##### DATA TO EXAMINE #####

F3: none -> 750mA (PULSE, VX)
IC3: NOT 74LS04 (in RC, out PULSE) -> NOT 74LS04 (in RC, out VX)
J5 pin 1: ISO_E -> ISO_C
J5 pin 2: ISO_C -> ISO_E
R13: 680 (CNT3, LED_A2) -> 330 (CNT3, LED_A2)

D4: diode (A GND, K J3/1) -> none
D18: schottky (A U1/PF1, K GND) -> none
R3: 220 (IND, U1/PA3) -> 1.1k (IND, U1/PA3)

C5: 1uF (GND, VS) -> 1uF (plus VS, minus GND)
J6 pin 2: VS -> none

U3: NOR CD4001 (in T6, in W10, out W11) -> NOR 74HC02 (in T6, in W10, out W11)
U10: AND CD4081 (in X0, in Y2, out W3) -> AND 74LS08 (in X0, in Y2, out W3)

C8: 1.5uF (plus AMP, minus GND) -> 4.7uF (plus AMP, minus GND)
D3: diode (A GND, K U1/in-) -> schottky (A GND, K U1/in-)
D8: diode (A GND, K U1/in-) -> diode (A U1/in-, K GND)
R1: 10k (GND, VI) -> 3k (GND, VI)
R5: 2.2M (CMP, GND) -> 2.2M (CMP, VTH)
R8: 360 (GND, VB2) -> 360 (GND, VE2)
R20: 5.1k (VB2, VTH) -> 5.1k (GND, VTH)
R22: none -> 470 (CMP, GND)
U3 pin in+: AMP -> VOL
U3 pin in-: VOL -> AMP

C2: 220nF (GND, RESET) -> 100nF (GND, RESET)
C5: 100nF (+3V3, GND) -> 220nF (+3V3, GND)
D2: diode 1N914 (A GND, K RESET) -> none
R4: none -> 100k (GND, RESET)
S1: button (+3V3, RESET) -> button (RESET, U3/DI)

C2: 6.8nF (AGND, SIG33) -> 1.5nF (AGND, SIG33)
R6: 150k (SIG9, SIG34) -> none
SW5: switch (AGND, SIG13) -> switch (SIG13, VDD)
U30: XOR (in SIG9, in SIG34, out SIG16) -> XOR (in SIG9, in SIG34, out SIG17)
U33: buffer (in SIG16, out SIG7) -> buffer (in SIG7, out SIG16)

#####

• _WORK TASK_
Reproduce, with no other lines, the one containing "R6: 150k (SIG9, SIG34) -> none" and all lines after it through the end of the data above.

• _ANSWER BOX_
R6: 150k (SIG9, SIG34) -> none
SW5: switch (AGND, SIG13) -> switch (SIG13, VDD)
U30: XOR (in SIG9, in SIG34, out SIG16) -> XOR (in SIG9, in SIG34, out SIG17)
U33: buffer (in SIG16, out SIG7) -> buffer (in SIG7, out SIG16)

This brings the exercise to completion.